**Task to carry out**
Return only the lines below starting at the line containing "L1: none -> 100uH (5V, VEXT)" and ending at the line containing "C6: 150pF (5V, GND) -> 150pF (GND, N_18)", both included, exactly as they are and with no pictures.

**Data for processing**
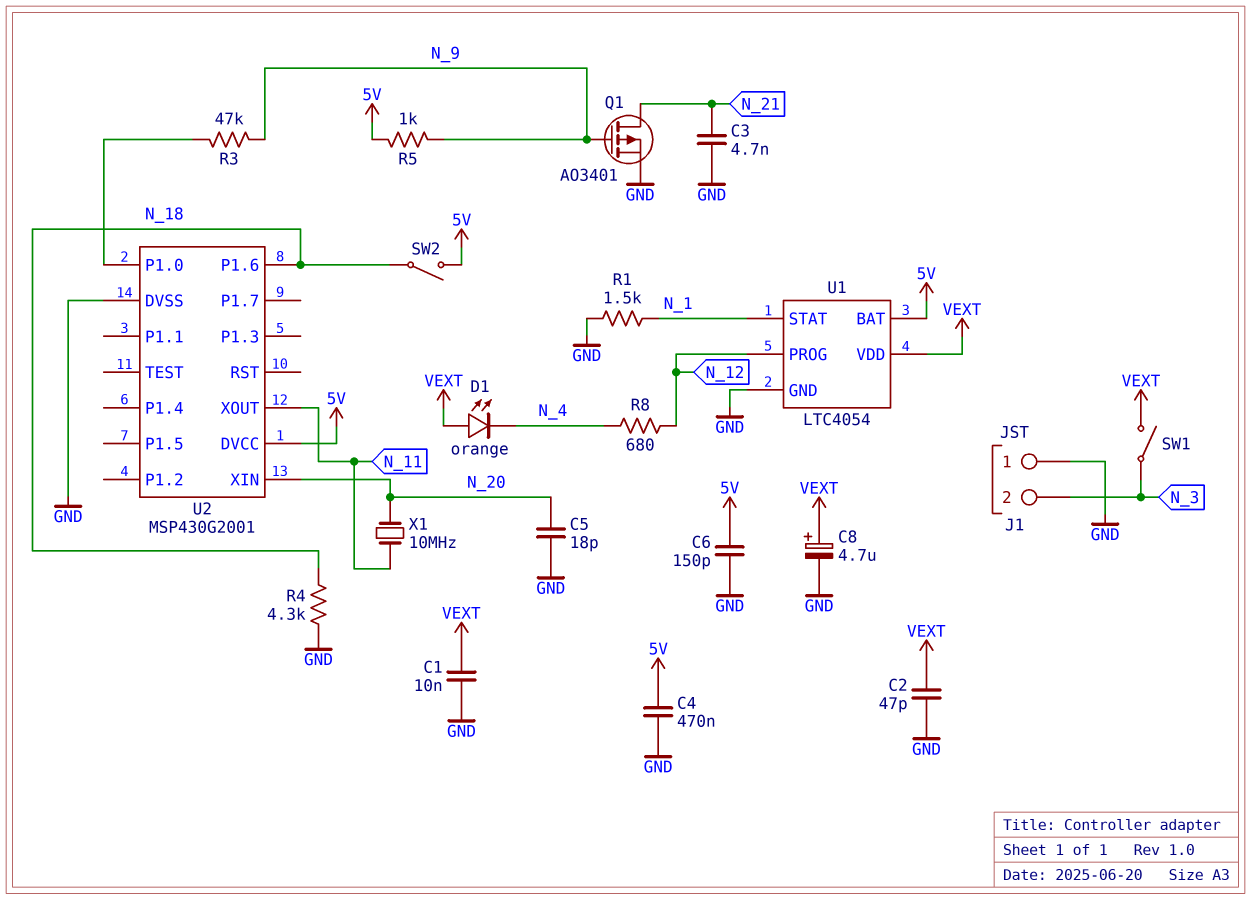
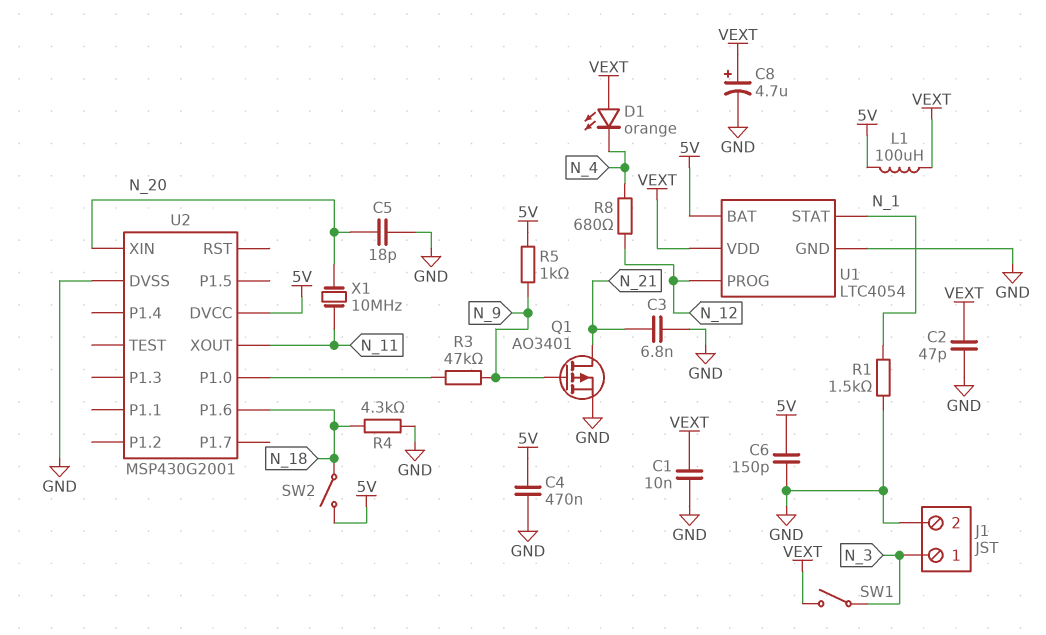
C3: 4.7nF (GND, N_21) -> 6.8nF (GND, N_21)
J1 pin 1: GND -> N_3
J1 pin 2: N_3 -> GND
L1: none -> 100uH (5V, VEXT)

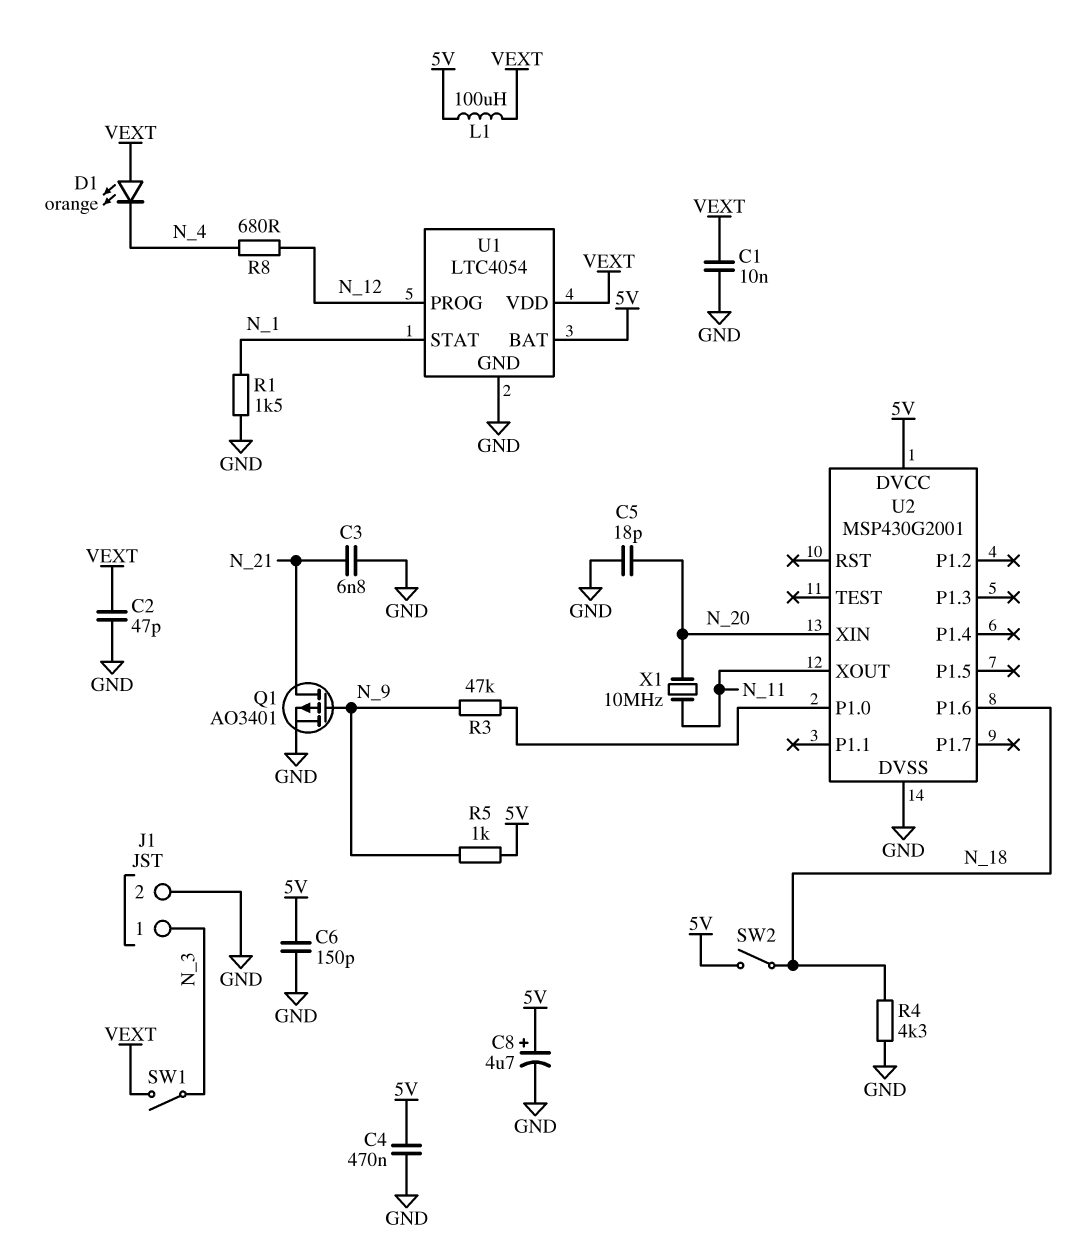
C8: 4.7uF (plus VEXT, minus GND) -> 4.7uF (plus 5V, minus GND)

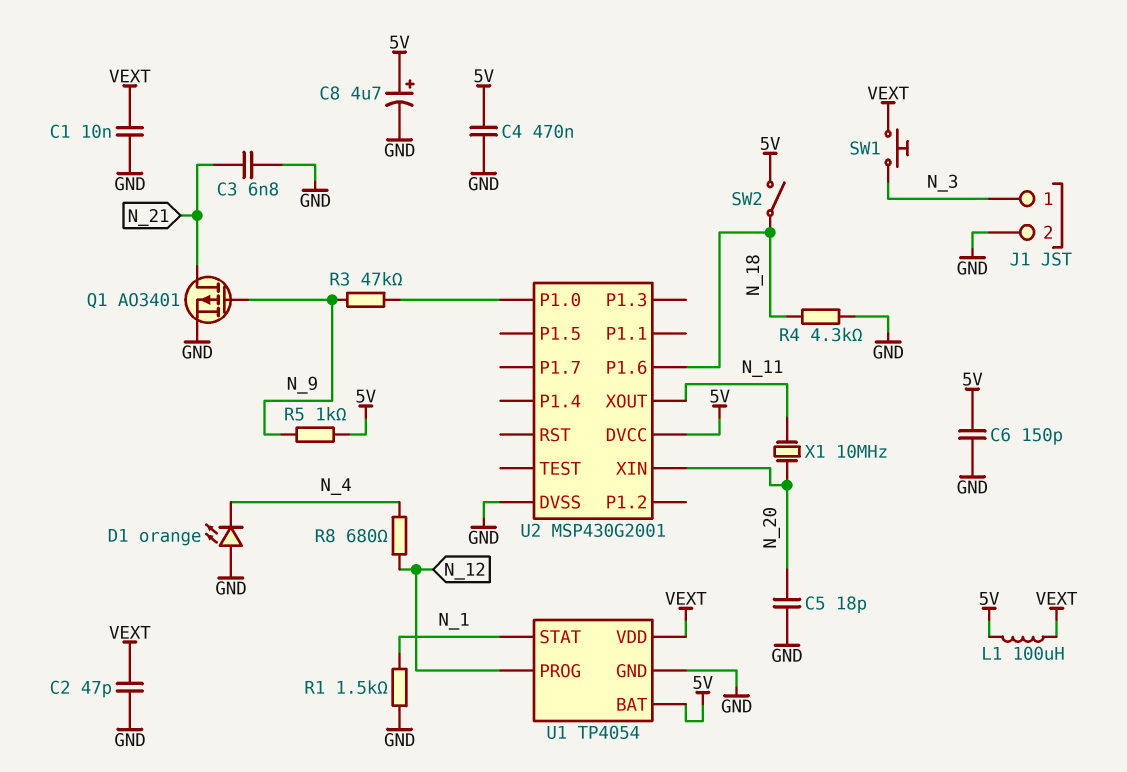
D1: LED orange (A VEXT, K N_4) -> LED orange (A GND, K N_4)
SW1: switch (N_3, VEXT) -> button (N_3, VEXT)
U1: LTC4054 -> TP4054

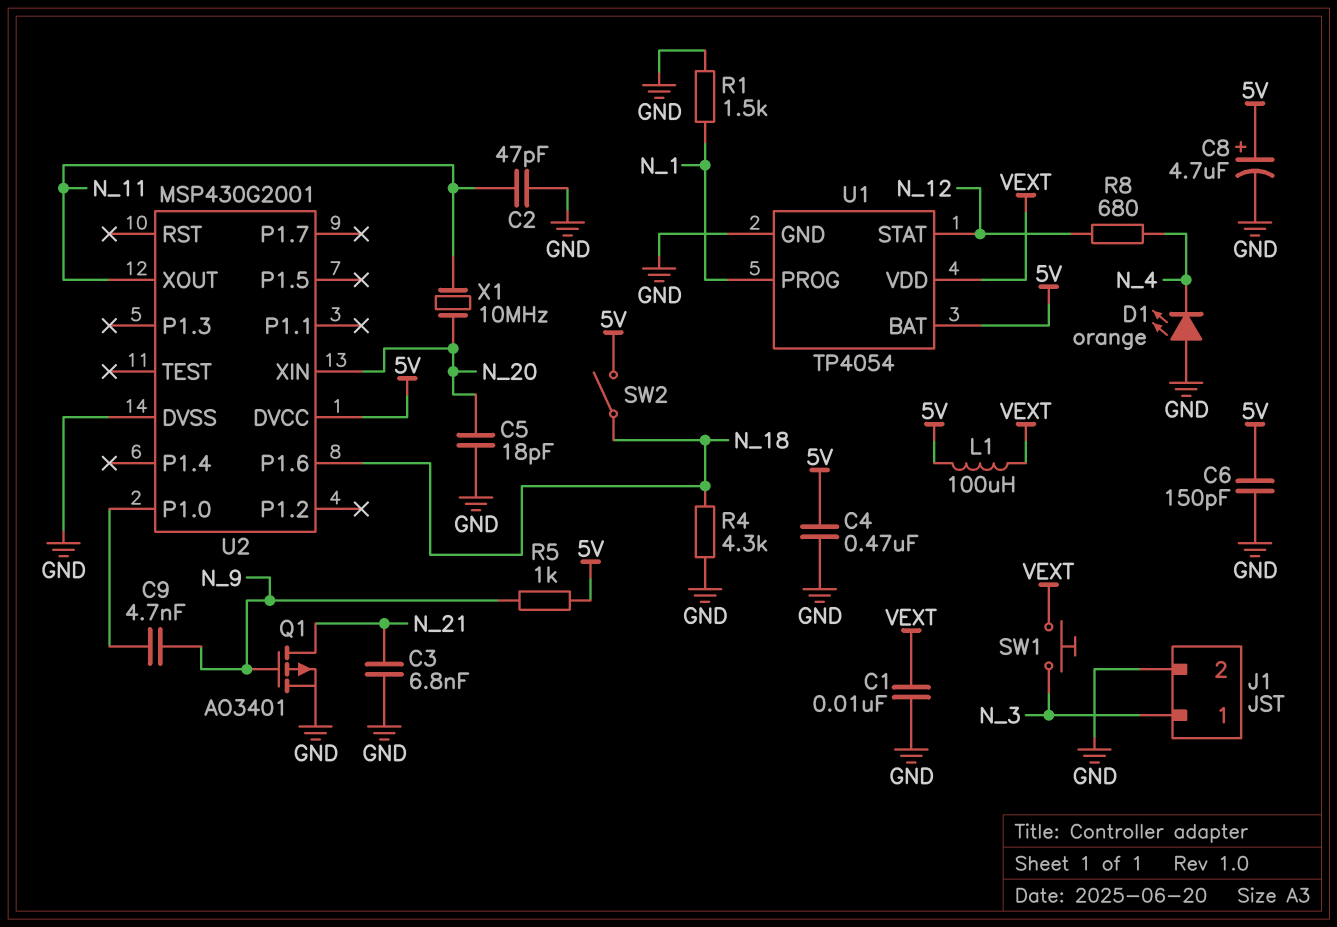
C2: 47pF (GND, VEXT) -> 47pF (GND, N_11)
C9: none -> 4.7nF (N_9, U2/P1.0)
R3: 47k (N_9, U2/P1.0) -> none
U1 pin PROG: N_12 -> N_1
U1 pin STAT: N_1 -> N_12

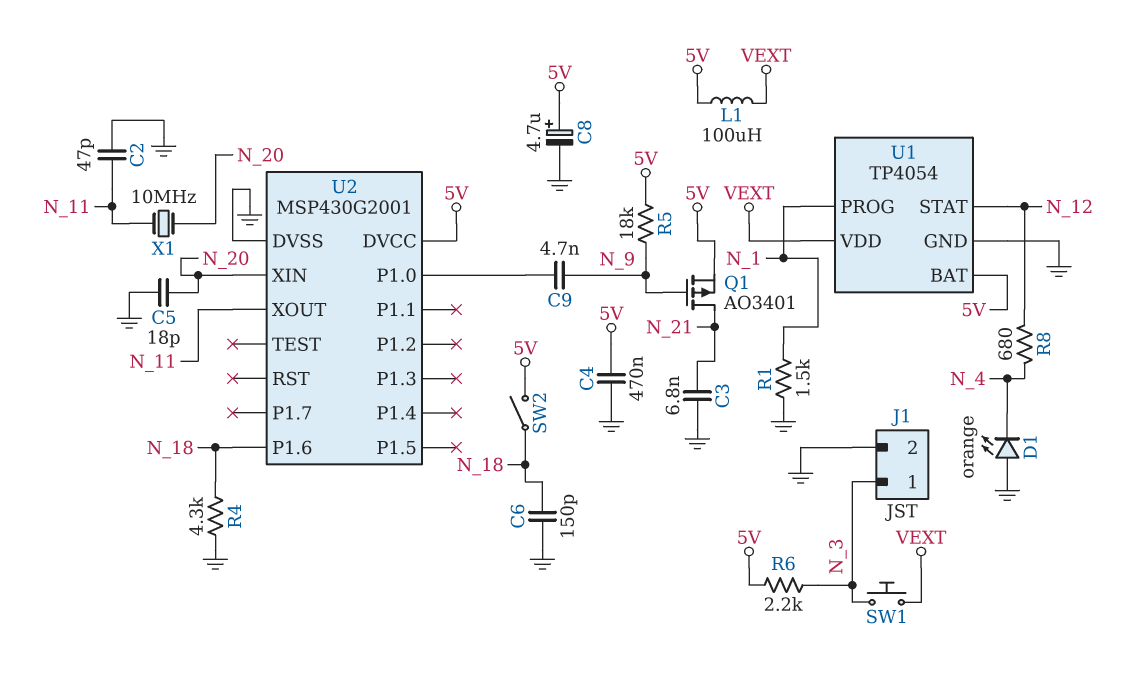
C1: 10nF (GND, VEXT) -> none
C6: 150pF (5V, GND) -> 150pF (GND, N_18)
Q1: PMOS AO3401 (G N_9, D N_21, S GND) -> PMOS AO3401 (G N_9, D N_21, S 5V)
R5: 1k (5V, N_9) -> 18k (5V, N_9)
R6: none -> 2.2k (5V, N_3)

**Task result**
L1: none -> 100uH (5V, VEXT)

C8: 4.7uF (plus VEXT, minus GND) -> 4.7uF (plus 5V, minus GND)

D1: LED orange (A VEXT, K N_4) -> LED orange (A GND, K N_4)
SW1: switch (N_3, VEXT) -> button (N_3, VEXT)
U1: LTC4054 -> TP4054

C2: 47pF (GND, VEXT) -> 47pF (GND, N_11)
C9: none -> 4.7nF (N_9, U2/P1.0)
R3: 47k (N_9, U2/P1.0) -> none
U1 pin PROG: N_12 -> N_1
U1 pin STAT: N_1 -> N_12

C1: 10nF (GND, VEXT) -> none
C6: 150pF (5V, GND) -> 150pF (GND, N_18)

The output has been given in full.